⟨

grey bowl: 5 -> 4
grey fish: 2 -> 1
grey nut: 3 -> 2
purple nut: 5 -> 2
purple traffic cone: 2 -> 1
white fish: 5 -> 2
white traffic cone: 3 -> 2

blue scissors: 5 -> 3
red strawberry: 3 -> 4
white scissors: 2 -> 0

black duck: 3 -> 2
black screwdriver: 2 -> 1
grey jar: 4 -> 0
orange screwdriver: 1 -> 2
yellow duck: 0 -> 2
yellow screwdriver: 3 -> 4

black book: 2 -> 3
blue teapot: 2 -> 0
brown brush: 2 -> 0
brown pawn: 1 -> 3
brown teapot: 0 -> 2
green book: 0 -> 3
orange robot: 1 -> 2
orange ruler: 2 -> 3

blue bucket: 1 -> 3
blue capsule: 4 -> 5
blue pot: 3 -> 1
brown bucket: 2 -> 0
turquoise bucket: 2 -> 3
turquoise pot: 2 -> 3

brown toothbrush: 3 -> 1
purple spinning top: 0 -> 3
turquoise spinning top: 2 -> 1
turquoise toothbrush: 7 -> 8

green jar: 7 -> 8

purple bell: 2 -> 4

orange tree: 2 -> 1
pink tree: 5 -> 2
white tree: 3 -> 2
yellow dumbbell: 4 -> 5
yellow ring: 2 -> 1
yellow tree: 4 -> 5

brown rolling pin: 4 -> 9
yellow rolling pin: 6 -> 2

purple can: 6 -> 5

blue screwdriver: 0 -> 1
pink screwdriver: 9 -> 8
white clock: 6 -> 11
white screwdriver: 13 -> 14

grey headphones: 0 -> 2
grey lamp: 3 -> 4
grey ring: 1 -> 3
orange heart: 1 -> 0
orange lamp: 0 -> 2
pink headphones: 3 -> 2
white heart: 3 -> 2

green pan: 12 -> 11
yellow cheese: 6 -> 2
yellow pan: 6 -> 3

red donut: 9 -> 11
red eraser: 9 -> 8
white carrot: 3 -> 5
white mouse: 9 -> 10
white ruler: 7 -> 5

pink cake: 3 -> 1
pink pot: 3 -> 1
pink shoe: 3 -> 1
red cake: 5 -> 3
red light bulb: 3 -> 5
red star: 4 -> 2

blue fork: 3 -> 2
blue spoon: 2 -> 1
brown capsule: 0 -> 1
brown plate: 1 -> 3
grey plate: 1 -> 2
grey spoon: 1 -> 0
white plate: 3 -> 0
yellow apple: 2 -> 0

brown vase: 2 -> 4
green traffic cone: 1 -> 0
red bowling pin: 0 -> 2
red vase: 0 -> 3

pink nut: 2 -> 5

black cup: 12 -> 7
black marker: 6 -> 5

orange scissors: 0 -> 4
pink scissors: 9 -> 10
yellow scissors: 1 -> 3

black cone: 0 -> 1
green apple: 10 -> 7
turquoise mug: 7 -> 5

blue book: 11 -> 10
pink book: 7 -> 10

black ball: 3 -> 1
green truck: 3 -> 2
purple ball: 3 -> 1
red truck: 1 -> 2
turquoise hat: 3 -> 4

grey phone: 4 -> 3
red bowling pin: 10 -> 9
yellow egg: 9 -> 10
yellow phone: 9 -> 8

⟩

EXERCISE AIM - A word-for-word restatement of the lines running from the one with "black cone: 0 -> 1" to the last line of the records is the whole answer.

ANSWER SECTION -
black cone: 0 -> 1
green apple: 10 -> 7
turquoise mug: 7 -> 5

blue book: 11 -> 10
pink book: 7 -> 10

black ball: 3 -> 1
green truck: 3 -> 2
purple ball: 3 -> 1
red truck: 1 -> 2
turquoise hat: 3 -> 4

grey phone: 4 -> 3
red bowling pin: 10 -> 9
yellow egg: 9 -> 10
yellow phone: 9 -> 8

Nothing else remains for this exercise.